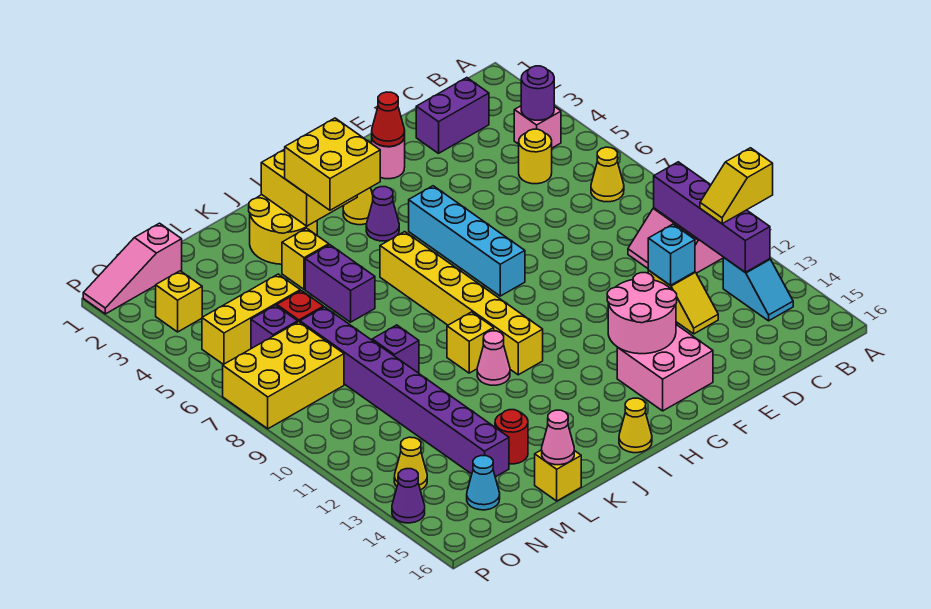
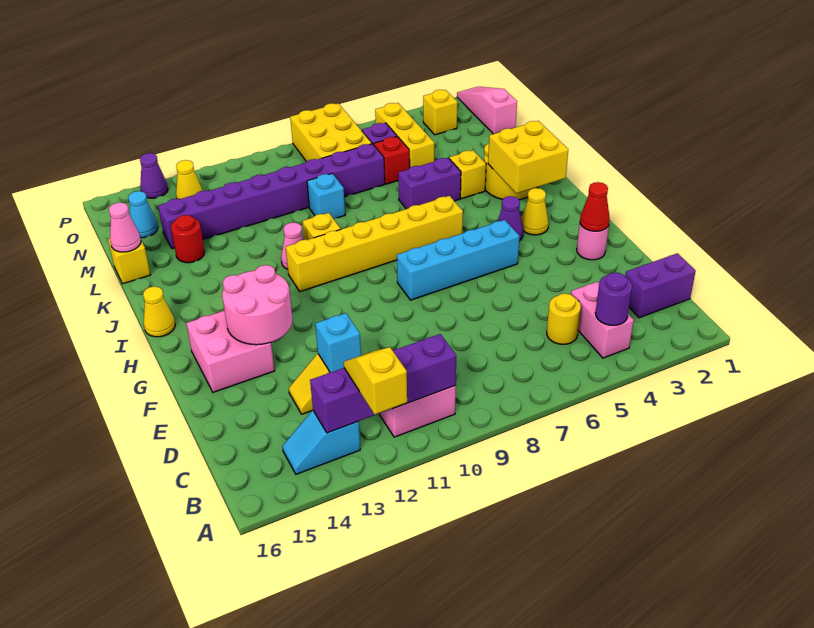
pink brick B4 level 1 -> pink brick B4:C4 level 1
yellow cone B7 level 1 -> none
purple brick C2:D2 level 1 -> purple brick C1:C2 level 1
yellow brick I3:J4 level 3 -> none
purple brick L9 level 1 -> cyan brick L9 level 1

** Required action **
Word for word, restate the whole listing and drop the images.

** Response below **
pink brick B4 level 1 -> pink brick B4:C4 level 1
yellow cone B7 level 1 -> none
purple brick C2:D2 level 1 -> purple brick C1:C2 level 1
yellow brick I3:J4 level 3 -> none
purple brick L9 level 1 -> cyan brick L9 level 1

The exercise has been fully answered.